Please restate the data that follows word for word, with the pictures left out.

▶ **Dataset excerpt**:
BEGIN
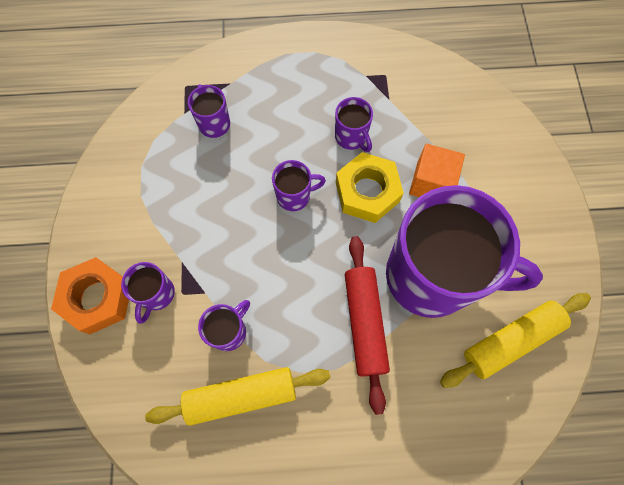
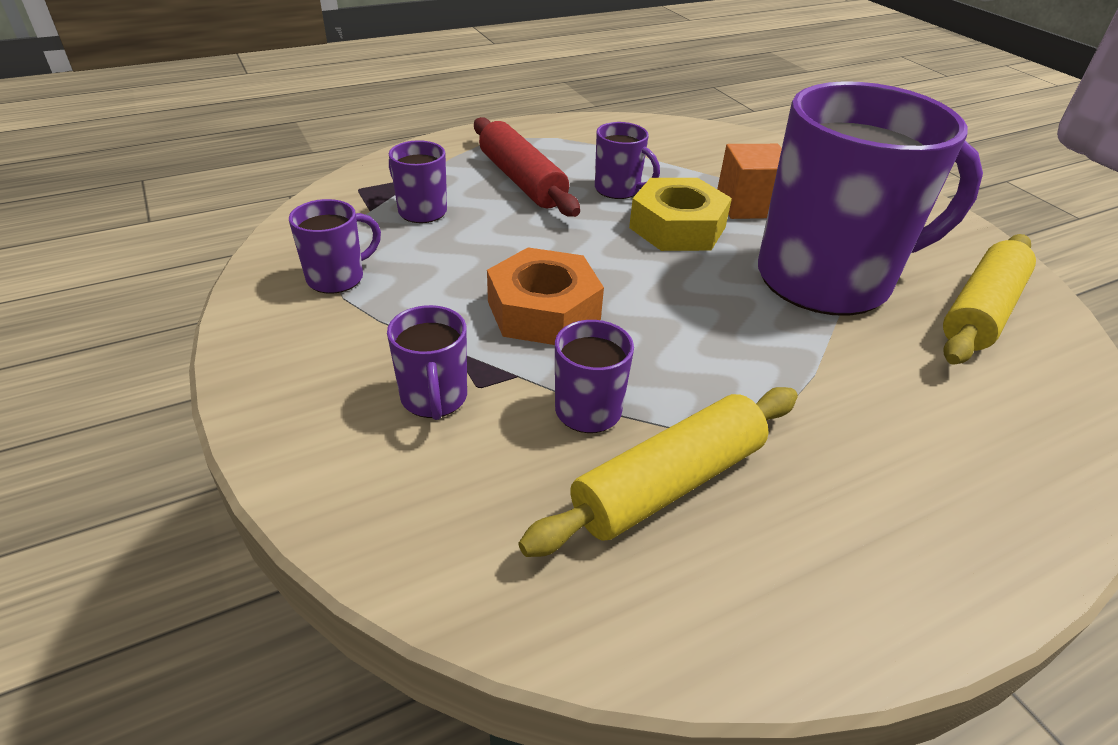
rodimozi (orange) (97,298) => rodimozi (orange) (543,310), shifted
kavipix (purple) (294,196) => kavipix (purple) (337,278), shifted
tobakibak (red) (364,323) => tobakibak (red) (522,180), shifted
END
▶ **Response below**:
rodimozi (orange) (97,298) => rodimozi (orange) (543,310), shifted
kavipix (purple) (294,196) => kavipix (purple) (337,278), shifted
tobakibak (red) (364,323) => tobakibak (red) (522,180), shifted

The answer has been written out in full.